EXERCISE AIM => Check every line of the data and copy the ones where "bottle" appears.

### SUPPLIED DATA

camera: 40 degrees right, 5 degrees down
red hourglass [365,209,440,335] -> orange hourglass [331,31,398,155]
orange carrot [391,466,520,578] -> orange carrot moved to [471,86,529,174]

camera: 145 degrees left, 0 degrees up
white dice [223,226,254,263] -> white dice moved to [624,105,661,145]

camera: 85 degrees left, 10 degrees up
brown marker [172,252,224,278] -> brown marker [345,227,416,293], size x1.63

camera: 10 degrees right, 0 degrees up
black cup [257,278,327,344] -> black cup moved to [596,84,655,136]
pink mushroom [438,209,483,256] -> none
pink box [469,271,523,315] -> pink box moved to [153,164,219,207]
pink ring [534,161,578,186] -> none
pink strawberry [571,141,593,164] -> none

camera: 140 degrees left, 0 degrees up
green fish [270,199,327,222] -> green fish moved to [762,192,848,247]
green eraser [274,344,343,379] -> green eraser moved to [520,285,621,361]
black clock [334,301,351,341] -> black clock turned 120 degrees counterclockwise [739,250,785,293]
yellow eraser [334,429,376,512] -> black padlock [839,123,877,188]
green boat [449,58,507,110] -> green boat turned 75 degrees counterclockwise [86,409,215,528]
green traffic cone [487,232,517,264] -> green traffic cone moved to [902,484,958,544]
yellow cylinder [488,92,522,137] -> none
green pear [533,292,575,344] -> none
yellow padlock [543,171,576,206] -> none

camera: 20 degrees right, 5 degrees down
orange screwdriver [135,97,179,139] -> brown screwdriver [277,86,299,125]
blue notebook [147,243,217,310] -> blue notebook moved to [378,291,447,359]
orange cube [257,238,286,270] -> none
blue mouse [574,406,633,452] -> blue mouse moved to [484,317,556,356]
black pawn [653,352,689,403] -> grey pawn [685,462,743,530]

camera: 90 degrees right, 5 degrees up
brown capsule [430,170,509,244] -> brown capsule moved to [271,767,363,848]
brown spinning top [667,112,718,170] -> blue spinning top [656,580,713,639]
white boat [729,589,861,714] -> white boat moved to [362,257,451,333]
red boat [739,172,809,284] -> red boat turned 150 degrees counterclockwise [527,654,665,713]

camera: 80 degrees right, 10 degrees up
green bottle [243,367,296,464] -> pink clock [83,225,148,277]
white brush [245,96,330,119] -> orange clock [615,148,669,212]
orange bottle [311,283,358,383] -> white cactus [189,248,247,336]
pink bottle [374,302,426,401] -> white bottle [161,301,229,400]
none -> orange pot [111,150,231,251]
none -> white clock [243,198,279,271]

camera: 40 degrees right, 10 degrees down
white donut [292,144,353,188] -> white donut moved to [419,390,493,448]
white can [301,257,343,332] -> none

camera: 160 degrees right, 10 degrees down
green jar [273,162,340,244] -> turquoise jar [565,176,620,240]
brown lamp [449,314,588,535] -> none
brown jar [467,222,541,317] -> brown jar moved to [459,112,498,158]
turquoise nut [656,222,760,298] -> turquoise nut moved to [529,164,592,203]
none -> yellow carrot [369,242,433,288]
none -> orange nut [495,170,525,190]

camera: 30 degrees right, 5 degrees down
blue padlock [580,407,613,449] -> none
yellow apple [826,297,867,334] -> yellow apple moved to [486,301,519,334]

######

EXERCISE OUTPUT =>
green bottle [243,367,296,464] -> pink clock [83,225,148,277]
orange bottle [311,283,358,383] -> white cactus [189,248,247,336]
pink bottle [374,302,426,401] -> white bottle [161,301,229,400]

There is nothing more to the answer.